Input data Block Start

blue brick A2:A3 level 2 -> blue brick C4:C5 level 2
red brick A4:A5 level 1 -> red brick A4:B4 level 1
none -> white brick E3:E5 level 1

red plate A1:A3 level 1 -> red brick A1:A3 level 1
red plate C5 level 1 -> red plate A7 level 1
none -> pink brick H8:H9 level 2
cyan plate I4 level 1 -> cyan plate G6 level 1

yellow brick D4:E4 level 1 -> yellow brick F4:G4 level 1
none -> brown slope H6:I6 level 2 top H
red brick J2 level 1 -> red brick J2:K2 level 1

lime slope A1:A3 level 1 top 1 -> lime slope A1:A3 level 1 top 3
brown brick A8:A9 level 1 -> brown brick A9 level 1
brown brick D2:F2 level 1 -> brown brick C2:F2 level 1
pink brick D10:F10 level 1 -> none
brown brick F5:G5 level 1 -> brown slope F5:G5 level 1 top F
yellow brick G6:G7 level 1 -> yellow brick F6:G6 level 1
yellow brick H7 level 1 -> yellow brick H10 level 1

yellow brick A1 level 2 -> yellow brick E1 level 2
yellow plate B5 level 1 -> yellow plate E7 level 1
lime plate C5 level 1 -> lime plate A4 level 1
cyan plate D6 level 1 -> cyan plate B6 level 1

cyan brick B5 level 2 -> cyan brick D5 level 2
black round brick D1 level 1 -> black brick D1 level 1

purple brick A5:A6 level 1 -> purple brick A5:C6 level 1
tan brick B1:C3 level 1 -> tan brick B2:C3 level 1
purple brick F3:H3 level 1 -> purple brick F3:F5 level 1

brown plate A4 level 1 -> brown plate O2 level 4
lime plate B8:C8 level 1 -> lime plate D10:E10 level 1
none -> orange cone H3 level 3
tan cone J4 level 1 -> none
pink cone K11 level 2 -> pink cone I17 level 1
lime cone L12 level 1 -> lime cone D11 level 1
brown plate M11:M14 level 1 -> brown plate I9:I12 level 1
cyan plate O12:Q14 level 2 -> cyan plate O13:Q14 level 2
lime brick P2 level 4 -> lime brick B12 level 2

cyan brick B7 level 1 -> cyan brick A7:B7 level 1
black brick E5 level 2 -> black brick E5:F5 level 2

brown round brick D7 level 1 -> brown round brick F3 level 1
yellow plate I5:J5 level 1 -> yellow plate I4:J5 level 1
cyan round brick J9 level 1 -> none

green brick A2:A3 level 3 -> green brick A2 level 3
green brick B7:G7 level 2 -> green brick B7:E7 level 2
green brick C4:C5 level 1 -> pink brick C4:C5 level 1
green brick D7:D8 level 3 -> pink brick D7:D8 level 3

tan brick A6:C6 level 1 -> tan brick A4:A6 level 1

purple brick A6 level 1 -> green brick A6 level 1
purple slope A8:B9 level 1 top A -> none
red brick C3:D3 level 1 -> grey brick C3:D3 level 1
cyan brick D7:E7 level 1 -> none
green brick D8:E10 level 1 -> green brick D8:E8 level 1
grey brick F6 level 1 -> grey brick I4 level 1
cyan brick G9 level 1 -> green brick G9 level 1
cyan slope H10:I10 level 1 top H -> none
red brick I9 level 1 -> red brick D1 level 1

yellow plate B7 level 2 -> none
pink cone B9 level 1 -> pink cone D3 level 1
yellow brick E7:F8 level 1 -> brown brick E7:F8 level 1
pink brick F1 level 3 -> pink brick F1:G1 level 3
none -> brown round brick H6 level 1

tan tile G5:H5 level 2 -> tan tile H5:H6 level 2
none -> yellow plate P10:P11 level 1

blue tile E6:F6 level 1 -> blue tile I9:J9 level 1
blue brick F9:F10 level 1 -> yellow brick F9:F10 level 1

Input data Block End

### What to do:
Give back the entries exactly. Omit none of them.

### Written reply:
blue brick A2:A3 level 2 -> blue brick C4:C5 level 2
red brick A4:A5 level 1 -> red brick A4:B4 level 1
none -> white brick E3:E5 level 1

red plate A1:A3 level 1 -> red brick A1:A3 level 1
red plate C5 level 1 -> red plate A7 level 1
none -> pink brick H8:H9 level 2
cyan plate I4 level 1 -> cyan plate G6 level 1

yellow brick D4:E4 level 1 -> yellow brick F4:G4 level 1
none -> brown slope H6:I6 level 2 top H
red brick J2 level 1 -> red brick J2:K2 level 1

lime slope A1:A3 level 1 top 1 -> lime slope A1:A3 level 1 top 3
brown brick A8:A9 level 1 -> brown brick A9 level 1
brown brick D2:F2 level 1 -> brown brick C2:F2 level 1
pink brick D10:F10 level 1 -> none
brown brick F5:G5 level 1 -> brown slope F5:G5 level 1 top F
yellow brick G6:G7 level 1 -> yellow brick F6:G6 level 1
yellow brick H7 level 1 -> yellow brick H10 level 1

yellow brick A1 level 2 -> yellow brick E1 level 2
yellow plate B5 level 1 -> yellow plate E7 level 1
lime plate C5 level 1 -> lime plate A4 level 1
cyan plate D6 level 1 -> cyan plate B6 level 1

cyan brick B5 level 2 -> cyan brick D5 level 2
black round brick D1 level 1 -> black brick D1 level 1

purple brick A5:A6 level 1 -> purple brick A5:C6 level 1
tan brick B1:C3 level 1 -> tan brick B2:C3 level 1
purple brick F3:H3 level 1 -> purple brick F3:F5 level 1

brown plate A4 level 1 -> brown plate O2 level 4
lime plate B8:C8 level 1 -> lime plate D10:E10 level 1
none -> orange cone H3 level 3
tan cone J4 level 1 -> none
pink cone K11 level 2 -> pink cone I17 level 1
lime cone L12 level 1 -> lime cone D11 level 1
brown plate M11:M14 level 1 -> brown plate I9:I12 level 1
cyan plate O12:Q14 level 2 -> cyan plate O13:Q14 level 2
lime brick P2 level 4 -> lime brick B12 level 2

cyan brick B7 level 1 -> cyan brick A7:B7 level 1
black brick E5 level 2 -> black brick E5:F5 level 2

brown round brick D7 level 1 -> brown round brick F3 level 1
yellow plate I5:J5 level 1 -> yellow plate I4:J5 level 1
cyan round brick J9 level 1 -> none

green brick A2:A3 level 3 -> green brick A2 level 3
green brick B7:G7 level 2 -> green brick B7:E7 level 2
green brick C4:C5 level 1 -> pink brick C4:C5 level 1
green brick D7:D8 level 3 -> pink brick D7:D8 level 3

tan brick A6:C6 level 1 -> tan brick A4:A6 level 1

purple brick A6 level 1 -> green brick A6 level 1
purple slope A8:B9 level 1 top A -> none
red brick C3:D3 level 1 -> grey brick C3:D3 level 1
cyan brick D7:E7 level 1 -> none
green brick D8:E10 level 1 -> green brick D8:E8 level 1
grey brick F6 level 1 -> grey brick I4 level 1
cyan brick G9 level 1 -> green brick G9 level 1
cyan slope H10:I10 level 1 top H -> none
red brick I9 level 1 -> red brick D1 level 1

yellow plate B7 level 2 -> none
pink cone B9 level 1 -> pink cone D3 level 1
yellow brick E7:F8 level 1 -> brown brick E7:F8 level 1
pink brick F1 level 3 -> pink brick F1:G1 level 3
none -> brown round brick H6 level 1

tan tile G5:H5 level 2 -> tan tile H5:H6 level 2
none -> yellow plate P10:P11 level 1

blue tile E6:F6 level 1 -> blue tile I9:J9 level 1
blue brick F9:F10 level 1 -> yellow brick F9:F10 level 1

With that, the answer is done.